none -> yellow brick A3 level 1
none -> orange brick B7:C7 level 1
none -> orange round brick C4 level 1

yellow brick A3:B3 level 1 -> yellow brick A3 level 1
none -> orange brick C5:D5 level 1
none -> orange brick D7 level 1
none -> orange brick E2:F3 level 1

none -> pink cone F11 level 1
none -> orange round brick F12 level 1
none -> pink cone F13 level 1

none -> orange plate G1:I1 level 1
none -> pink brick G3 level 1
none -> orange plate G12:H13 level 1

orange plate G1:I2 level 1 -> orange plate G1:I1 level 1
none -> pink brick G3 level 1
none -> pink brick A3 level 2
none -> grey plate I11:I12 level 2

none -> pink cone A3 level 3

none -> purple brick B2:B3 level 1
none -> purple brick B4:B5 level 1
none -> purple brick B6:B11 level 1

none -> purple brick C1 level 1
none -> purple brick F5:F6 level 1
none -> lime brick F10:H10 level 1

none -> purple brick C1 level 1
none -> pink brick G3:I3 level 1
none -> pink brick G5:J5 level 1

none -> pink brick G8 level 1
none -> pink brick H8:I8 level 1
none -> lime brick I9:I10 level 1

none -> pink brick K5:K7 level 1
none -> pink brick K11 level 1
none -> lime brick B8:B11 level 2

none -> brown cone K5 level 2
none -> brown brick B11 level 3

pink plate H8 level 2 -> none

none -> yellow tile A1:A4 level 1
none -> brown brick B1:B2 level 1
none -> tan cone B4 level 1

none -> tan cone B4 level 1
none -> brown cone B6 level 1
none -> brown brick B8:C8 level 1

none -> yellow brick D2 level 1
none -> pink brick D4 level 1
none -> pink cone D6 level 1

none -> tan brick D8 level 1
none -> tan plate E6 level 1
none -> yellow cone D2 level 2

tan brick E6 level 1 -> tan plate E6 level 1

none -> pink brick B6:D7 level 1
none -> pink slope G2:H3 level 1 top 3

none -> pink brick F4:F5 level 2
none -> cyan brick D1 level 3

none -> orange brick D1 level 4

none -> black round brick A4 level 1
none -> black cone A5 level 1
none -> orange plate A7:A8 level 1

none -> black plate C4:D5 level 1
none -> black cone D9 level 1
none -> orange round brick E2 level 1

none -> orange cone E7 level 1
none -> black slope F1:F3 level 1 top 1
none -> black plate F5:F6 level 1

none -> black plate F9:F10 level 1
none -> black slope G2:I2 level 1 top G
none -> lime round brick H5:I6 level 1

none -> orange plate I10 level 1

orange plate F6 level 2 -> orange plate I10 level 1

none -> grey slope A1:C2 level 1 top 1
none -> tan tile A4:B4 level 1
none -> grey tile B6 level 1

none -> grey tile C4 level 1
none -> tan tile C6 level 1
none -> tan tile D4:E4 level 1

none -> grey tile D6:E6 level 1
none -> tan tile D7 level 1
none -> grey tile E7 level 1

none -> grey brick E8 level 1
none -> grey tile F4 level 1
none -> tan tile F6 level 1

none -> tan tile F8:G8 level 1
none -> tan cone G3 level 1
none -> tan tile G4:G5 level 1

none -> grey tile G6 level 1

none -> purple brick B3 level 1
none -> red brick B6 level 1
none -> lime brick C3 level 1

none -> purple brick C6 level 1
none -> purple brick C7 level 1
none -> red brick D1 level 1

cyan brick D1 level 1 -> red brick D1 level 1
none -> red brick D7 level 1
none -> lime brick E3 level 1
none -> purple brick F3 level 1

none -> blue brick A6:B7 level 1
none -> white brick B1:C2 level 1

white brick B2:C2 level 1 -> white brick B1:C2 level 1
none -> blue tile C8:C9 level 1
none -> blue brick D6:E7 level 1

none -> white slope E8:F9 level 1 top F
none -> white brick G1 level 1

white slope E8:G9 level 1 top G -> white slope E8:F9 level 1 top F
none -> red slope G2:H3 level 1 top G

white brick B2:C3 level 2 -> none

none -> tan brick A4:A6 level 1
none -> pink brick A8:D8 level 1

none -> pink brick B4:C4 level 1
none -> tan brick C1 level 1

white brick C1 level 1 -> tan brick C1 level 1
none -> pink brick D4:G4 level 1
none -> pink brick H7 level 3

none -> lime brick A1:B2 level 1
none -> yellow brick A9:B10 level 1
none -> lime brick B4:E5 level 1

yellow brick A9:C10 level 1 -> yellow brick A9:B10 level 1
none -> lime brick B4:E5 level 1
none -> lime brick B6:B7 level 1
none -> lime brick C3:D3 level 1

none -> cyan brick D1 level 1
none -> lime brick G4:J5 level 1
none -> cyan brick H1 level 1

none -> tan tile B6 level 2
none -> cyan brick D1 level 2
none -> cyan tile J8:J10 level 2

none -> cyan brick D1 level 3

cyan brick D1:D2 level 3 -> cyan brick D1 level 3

......

The answer should be one number, namely how many lines of the entries above include the string "cyan".

8